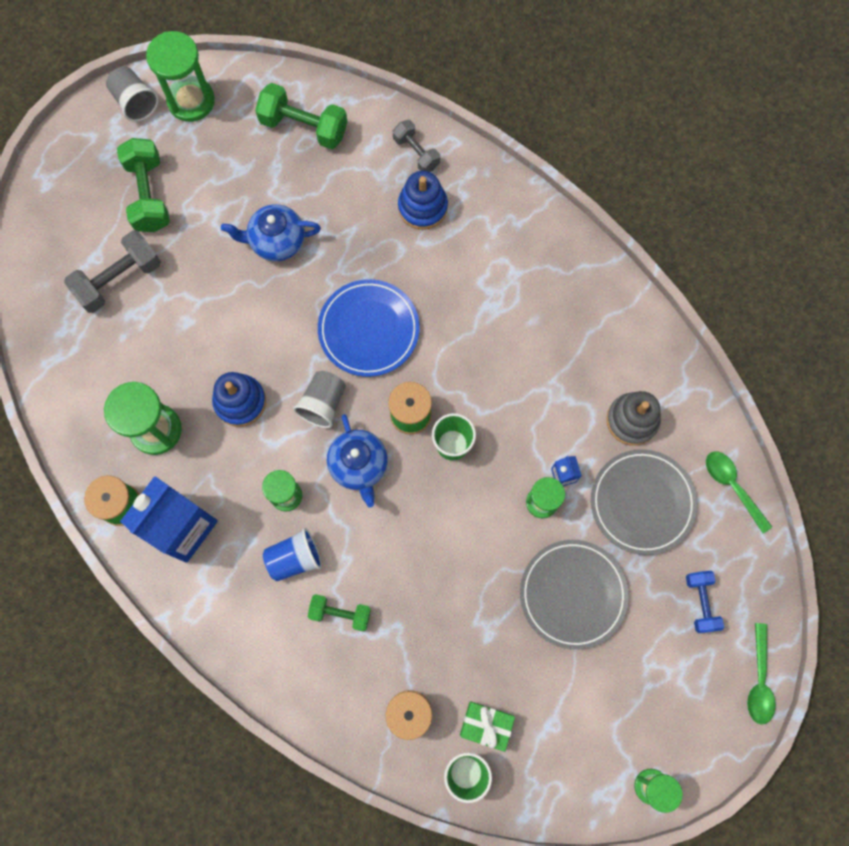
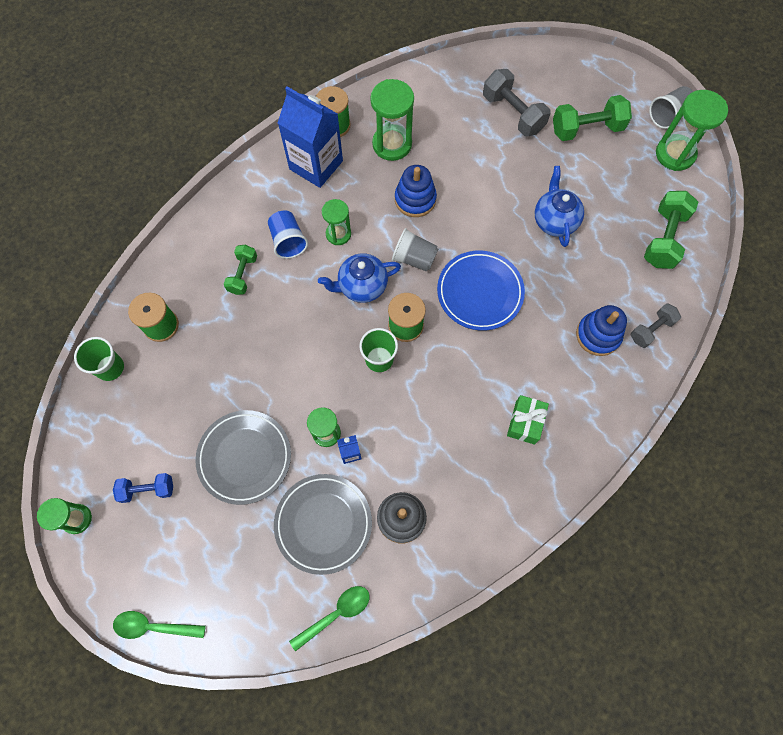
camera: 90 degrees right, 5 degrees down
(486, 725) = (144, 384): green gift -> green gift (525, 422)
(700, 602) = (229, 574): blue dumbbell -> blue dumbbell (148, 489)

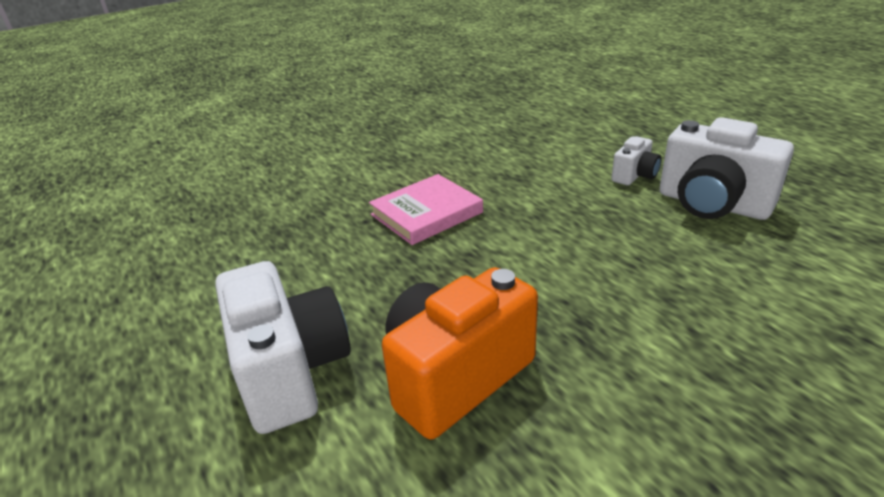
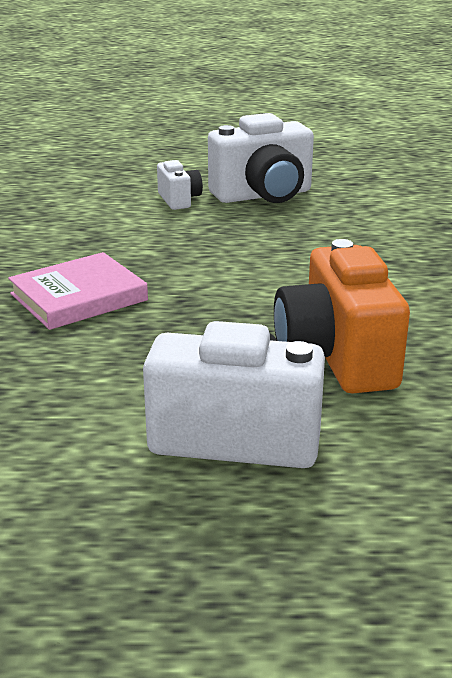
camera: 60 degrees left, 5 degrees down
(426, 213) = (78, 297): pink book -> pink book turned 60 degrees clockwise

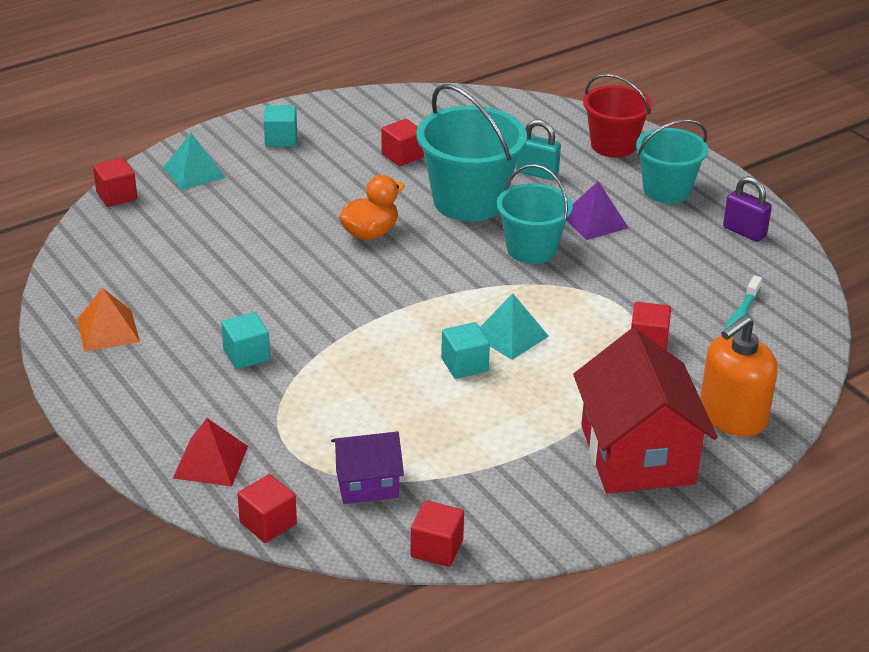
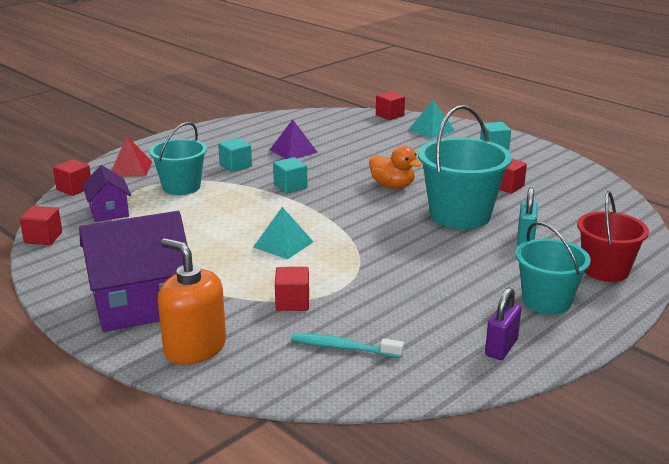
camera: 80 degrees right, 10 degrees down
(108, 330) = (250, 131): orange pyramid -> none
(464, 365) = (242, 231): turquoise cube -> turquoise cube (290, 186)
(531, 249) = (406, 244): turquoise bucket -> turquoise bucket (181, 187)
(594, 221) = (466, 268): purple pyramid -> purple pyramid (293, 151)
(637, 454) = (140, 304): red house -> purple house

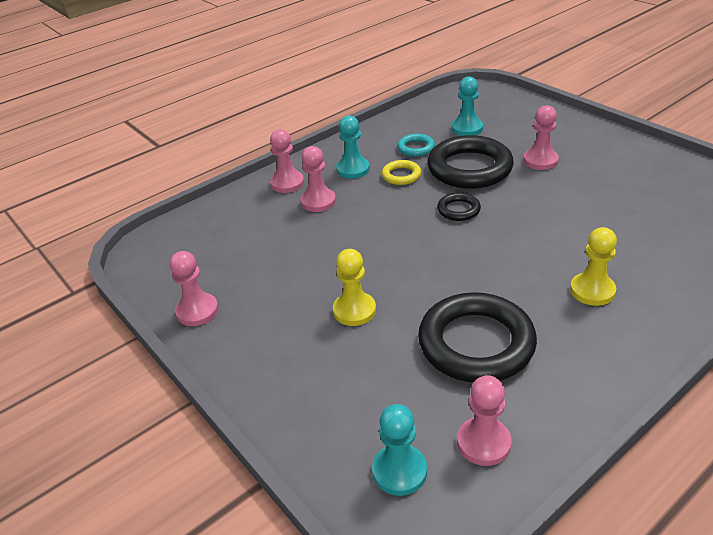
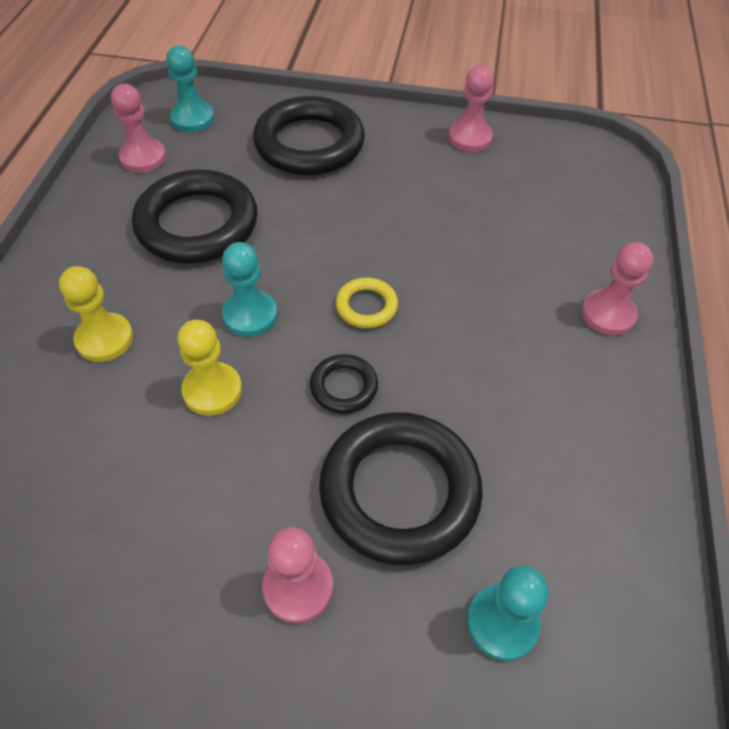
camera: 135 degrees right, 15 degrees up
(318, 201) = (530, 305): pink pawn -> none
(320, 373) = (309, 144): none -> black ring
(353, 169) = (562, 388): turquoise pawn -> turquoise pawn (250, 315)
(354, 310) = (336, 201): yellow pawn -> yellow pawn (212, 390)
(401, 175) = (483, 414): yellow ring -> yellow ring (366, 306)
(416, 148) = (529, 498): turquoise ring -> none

════

_BRIEF_
When a line in the material contains the string "down", copy that line.

_EXPECTED ANSWER_
camera: 90 degrees right, 5 degrees down
camera: 60 degrees left, 5 degrees down
camera: 80 degrees right, 10 degrees down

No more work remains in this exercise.